Return exactly those lines of the material below that fall between the line holding "added: turquoise bucket <514, 309>" and the line holding "moved: white soap", inclusive.

> [STUDY MATERIAL]

┌──

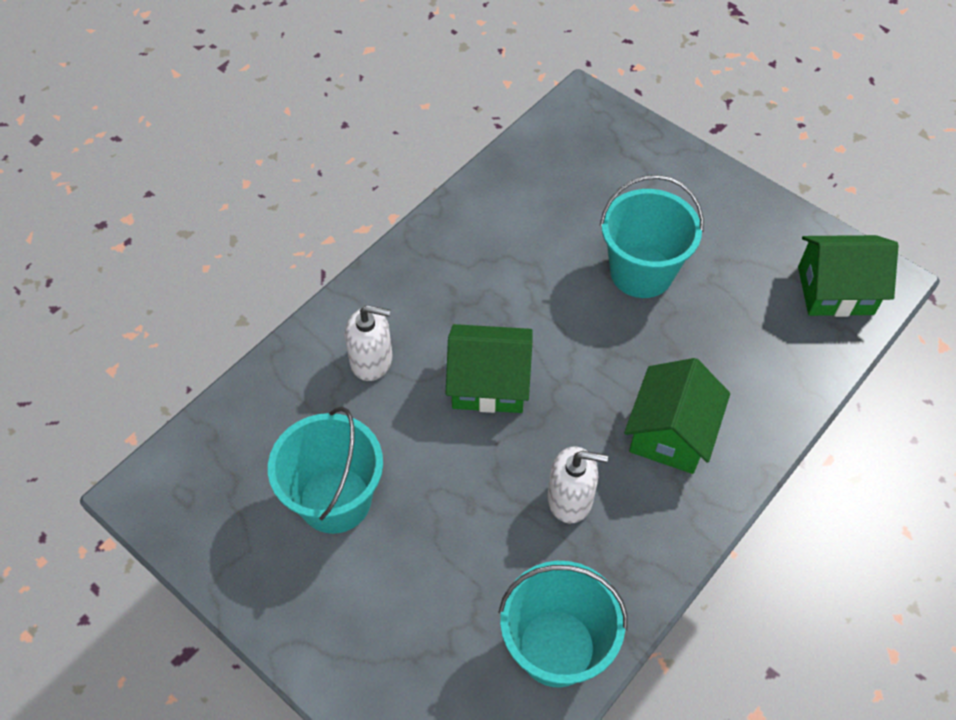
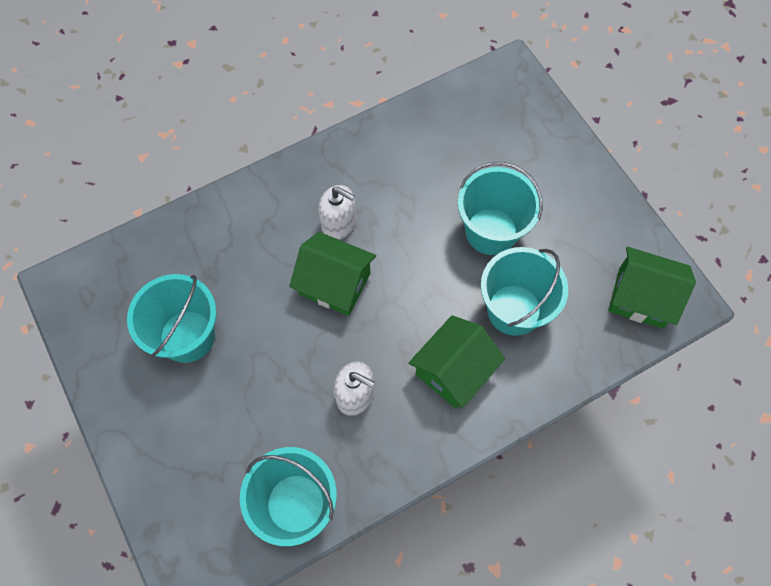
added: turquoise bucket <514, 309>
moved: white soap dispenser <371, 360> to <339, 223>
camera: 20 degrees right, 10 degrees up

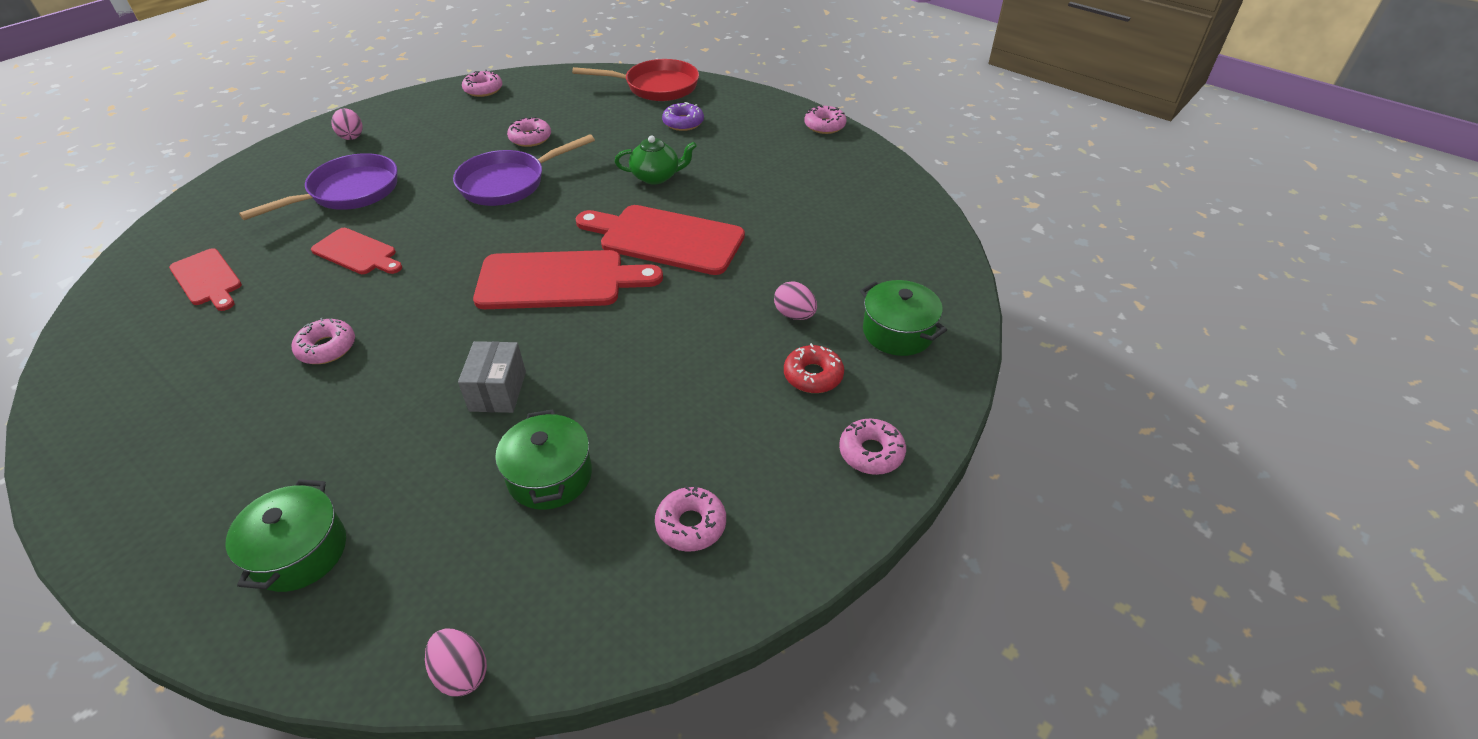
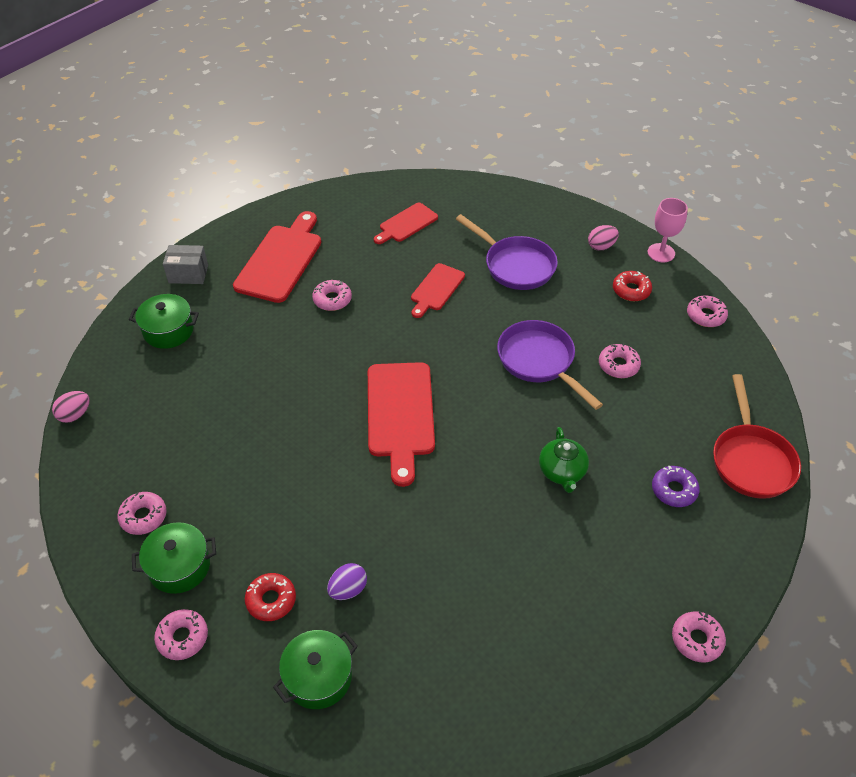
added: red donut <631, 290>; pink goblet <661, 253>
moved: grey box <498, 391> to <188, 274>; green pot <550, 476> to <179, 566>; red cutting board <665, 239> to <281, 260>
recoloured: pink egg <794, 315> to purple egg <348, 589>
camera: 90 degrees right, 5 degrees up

└──
┌──

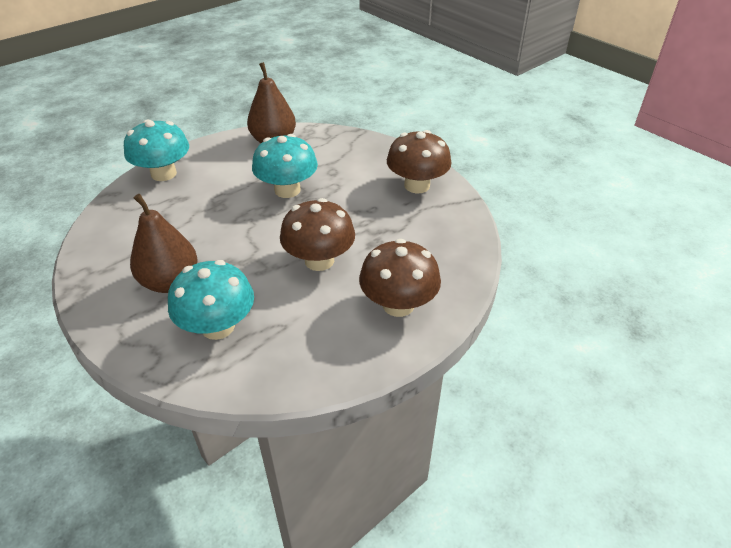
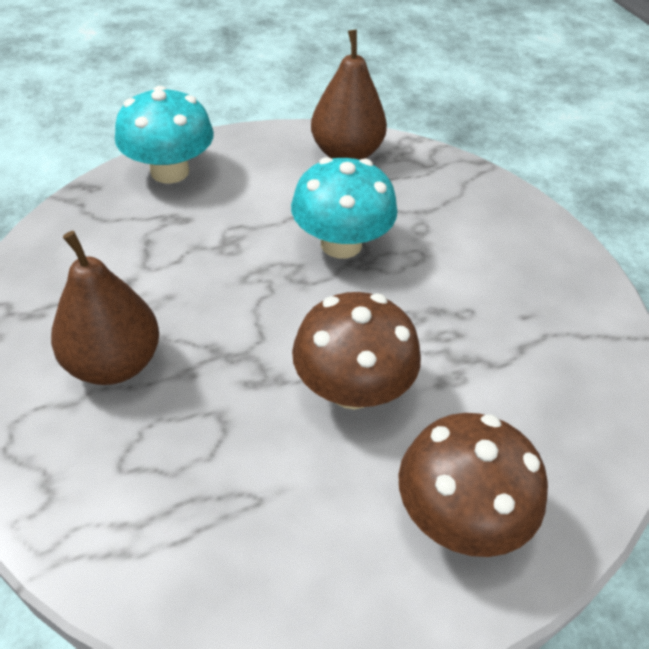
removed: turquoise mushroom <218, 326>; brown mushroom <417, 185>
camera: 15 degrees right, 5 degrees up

└──

> [PROBLEM SOLUTION]
added: turquoise bucket <514, 309>
moved: white soap dispenser <371, 360> to <339, 223>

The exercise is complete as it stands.